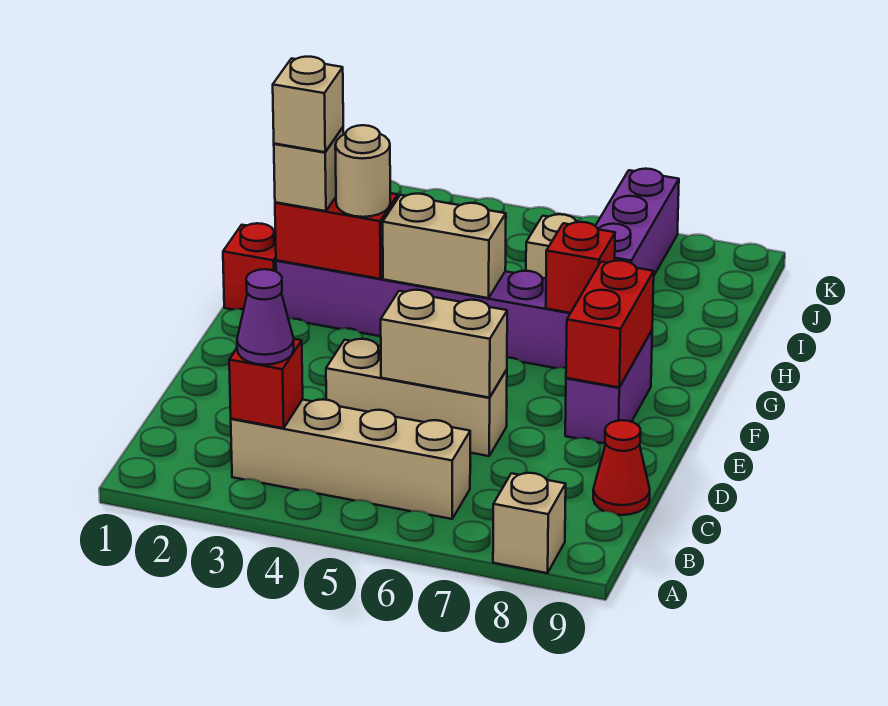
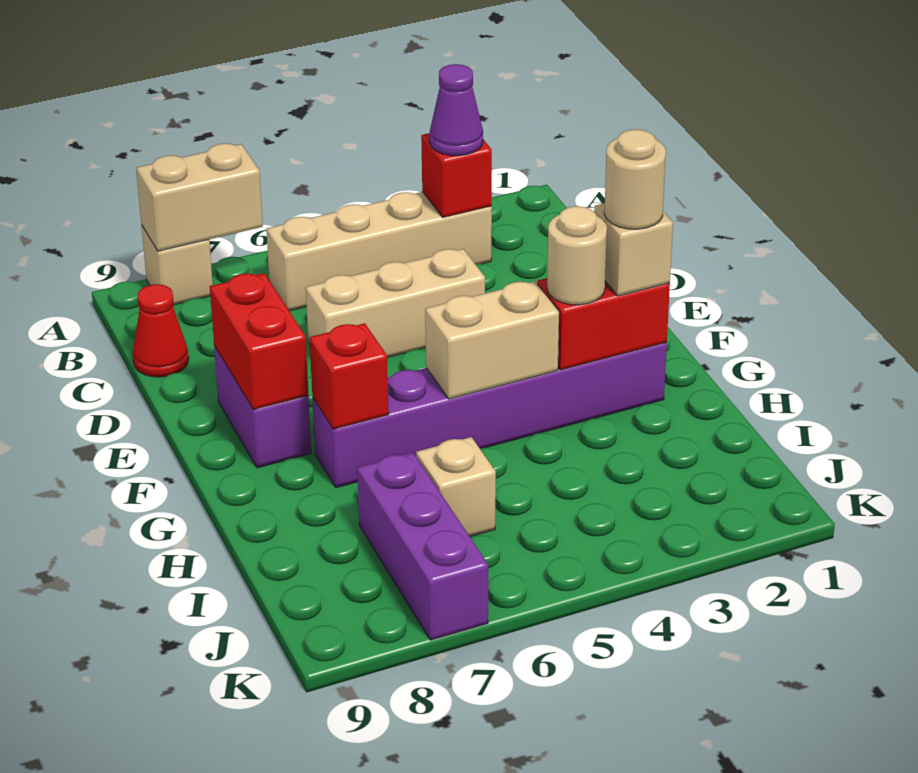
tan 1x2 brick [381,290,507,398] -> tan 1x2 brick moved to [136,143,263,251]
red 1x1 brick [223,223,276,310] -> none
tan 1x1 brick [273,57,343,152] -> tan 1x1 round brick [604,129,666,229]

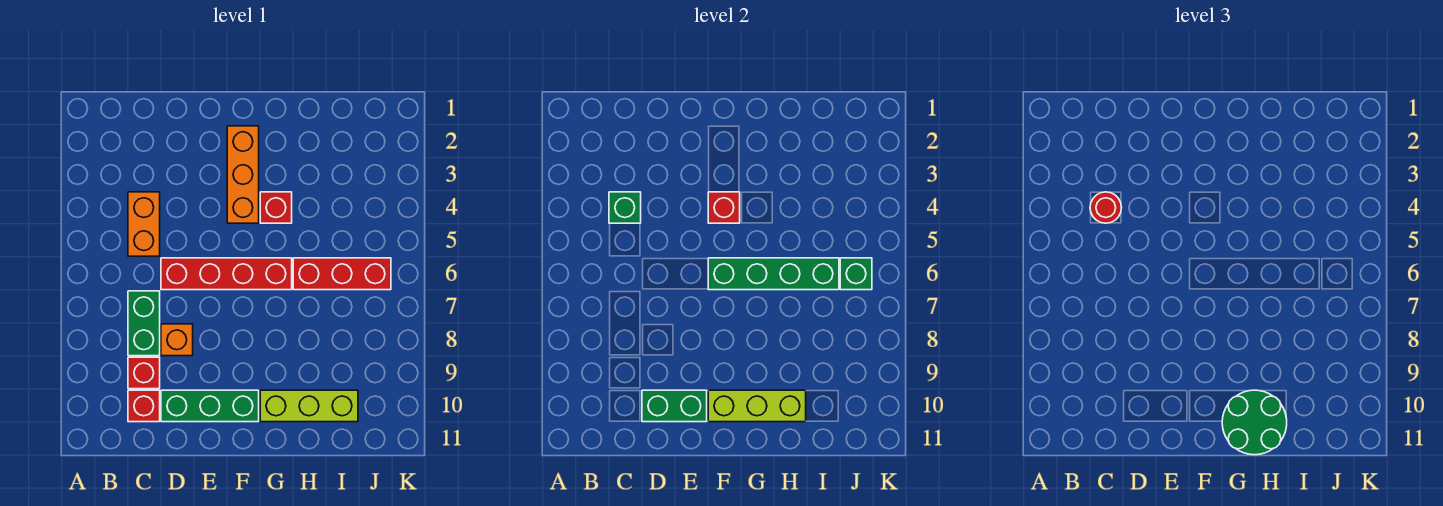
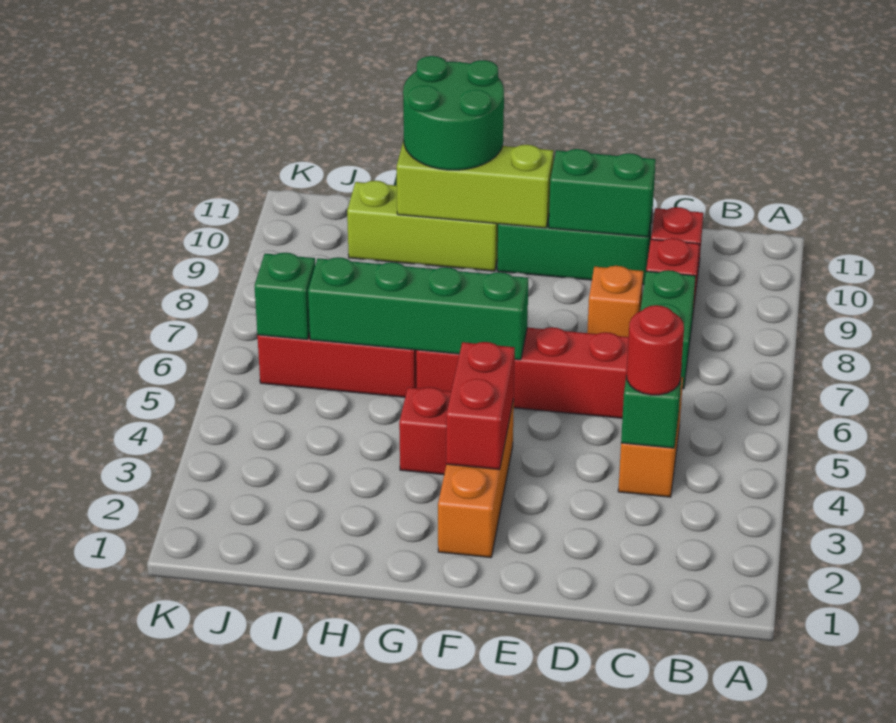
red 1x1 brick [708,192,740,223] -> red 1x2 brick [446,342,515,469]

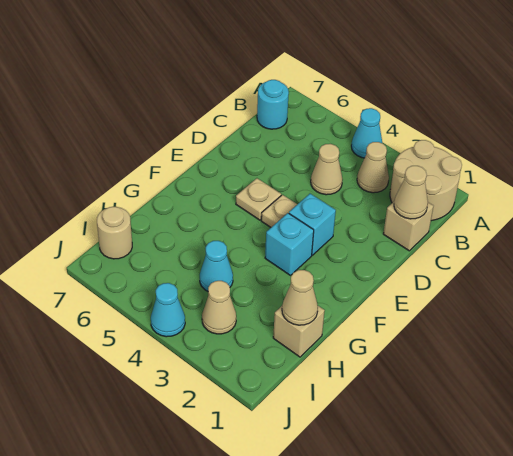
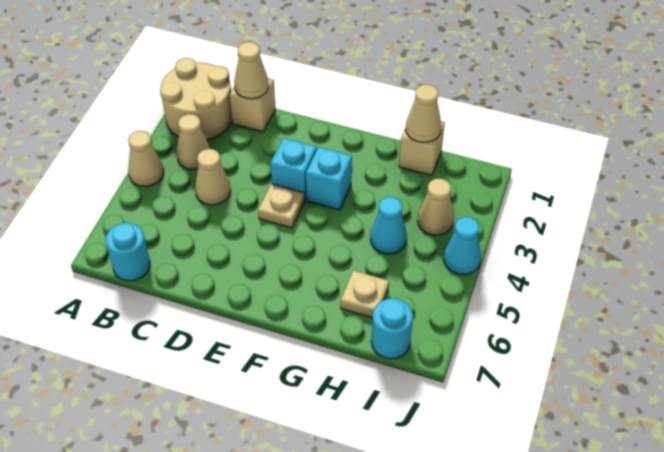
cyan 1x1 cone [351,108,382,158] -> tan 1x1 cone [128,131,164,186]
tan 1x1 plate [236,178,281,220] -> tan 1x1 plate moved to [341,271,389,318]
tan 1x1 round brick [97,207,132,259] -> cyan 1x1 round brick [371,299,413,359]

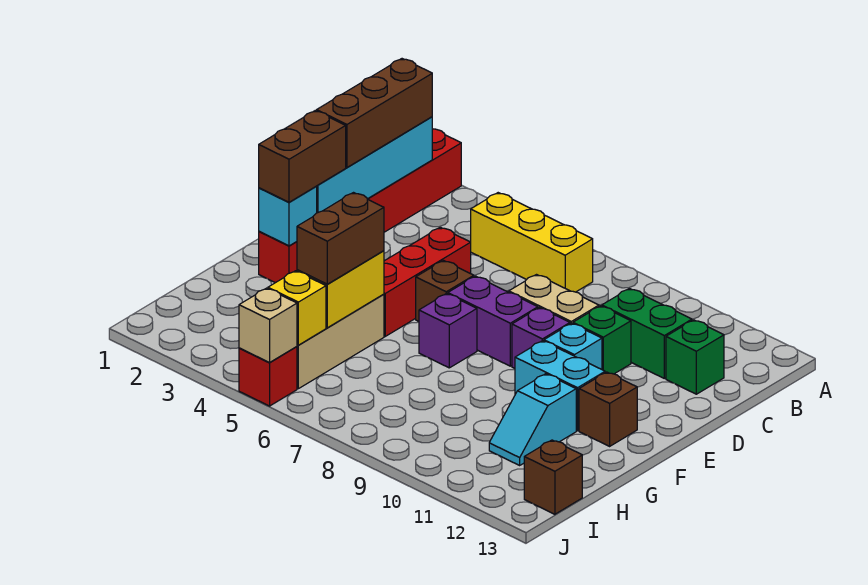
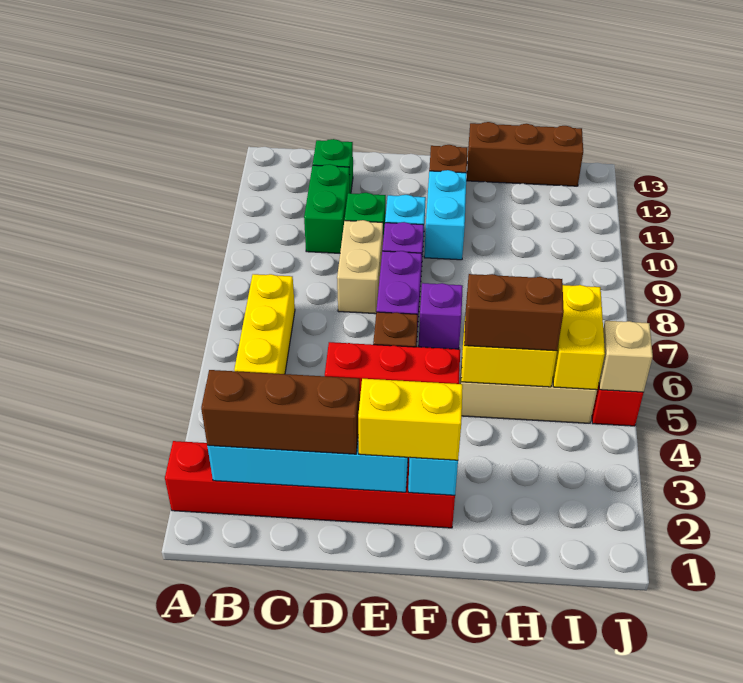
brown 1x2 brick [259,111,346,202] -> yellow 1x2 brick [358,379,463,460]
cyan 1x2 slope [489,374,576,465] -> none
yellow 1x1 brick [268,271,326,345] -> yellow 1x2 brick [553,285,605,390]
brown 1x1 brick [524,440,582,514] -> brown 1x3 brick [467,122,583,186]

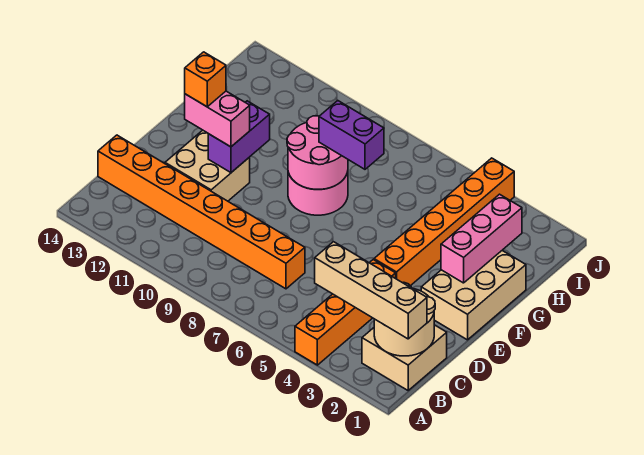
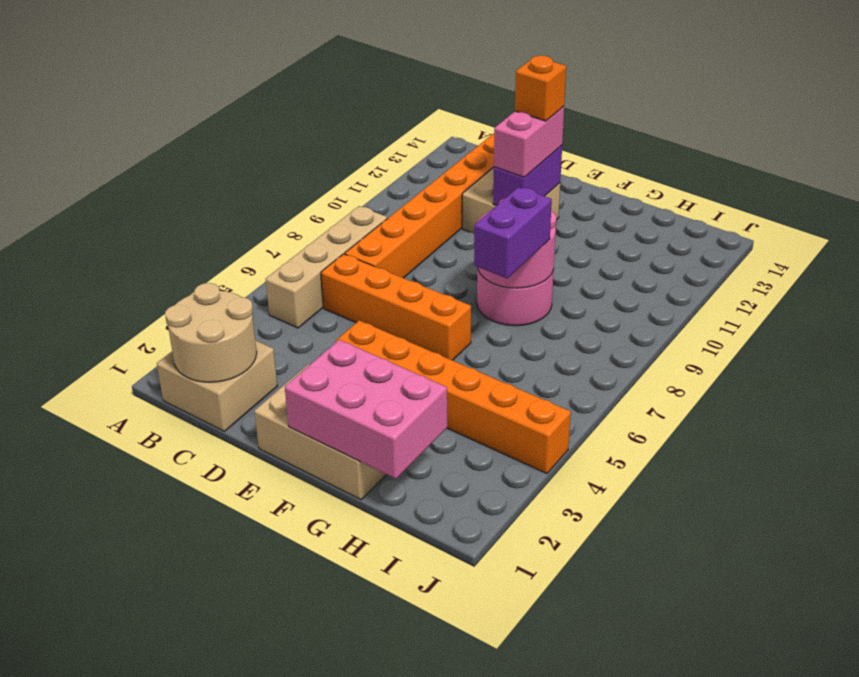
orange 1x4 brick [295,260,396,365] -> orange 1x4 brick moved to [321,254,471,360]
tan 1x4 brick [315,242,427,339] -> tan 1x4 brick moved to [266,206,388,328]
purple 1x2 brick [208,101,270,173] -> purple 1x2 brick turned to [493,145,562,206]
pink 1x3 brick [441,194,522,283] -> pink 2x3 brick [285,340,447,479]

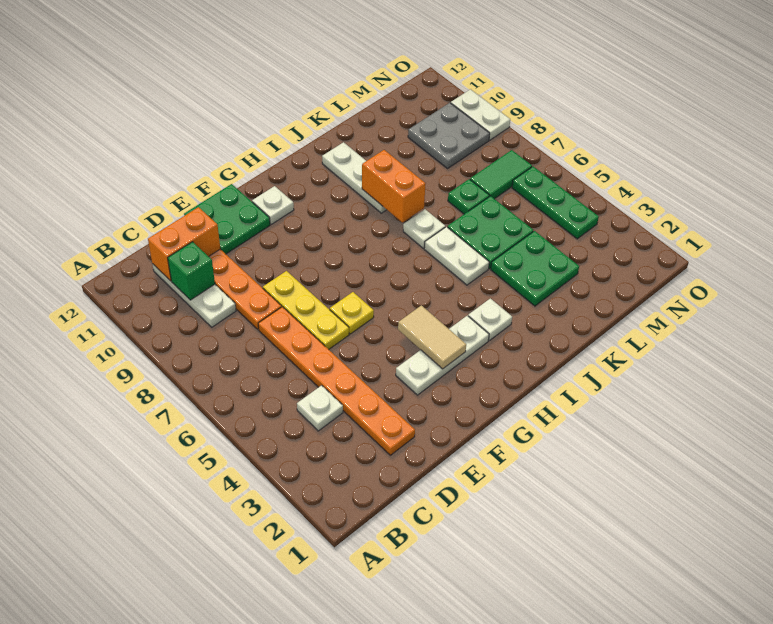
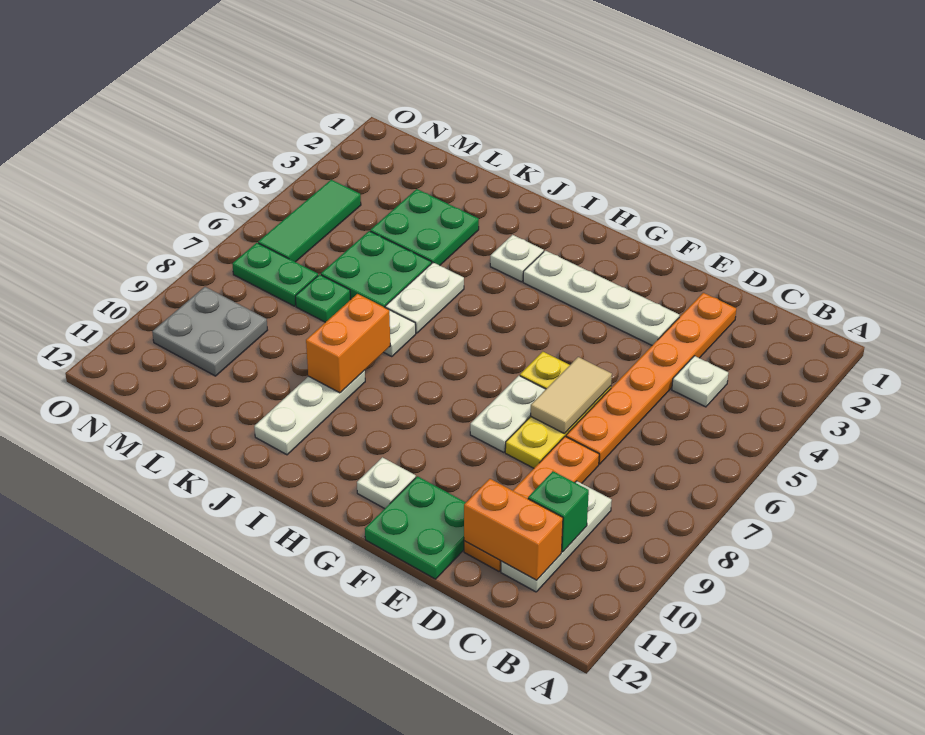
white 1x3 plate [396,316,489,395] -> white 1x4 plate [523,251,680,345]
tan 1x2 tile [398,305,466,369] -> tan 1x2 tile moved to [531,357,612,434]
green 1x2 tile [470,150,532,199] -> green 1x2 plate [232,243,318,306]
green 1x3 plate [512,166,599,239] -> green 1x3 tile [258,180,361,262]
white 1x2 plate [451,89,510,140] -> white 1x2 plate moved to [470,376,546,452]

**Exercise**
Your answer should be the lines above, word for word, from the line with "cyan 1x2 slope [489,374,576,465] -> none" through the line with "white 1x3 plate", minus the pictures.

**Solution**
cyan 1x2 slope [489,374,576,465] -> none
yellow 1x1 brick [268,271,326,345] -> yellow 1x2 brick [553,285,605,390]
brown 1x1 brick [524,440,582,514] -> brown 1x3 brick [467,122,583,186]

orange 1x4 brick [295,260,396,365] -> orange 1x4 brick moved to [321,254,471,360]
tan 1x4 brick [315,242,427,339] -> tan 1x4 brick moved to [266,206,388,328]
purple 1x2 brick [208,101,270,173] -> purple 1x2 brick turned to [493,145,562,206]
pink 1x3 brick [441,194,522,283] -> pink 2x3 brick [285,340,447,479]

white 1x3 plate [396,316,489,395] -> white 1x4 plate [523,251,680,345]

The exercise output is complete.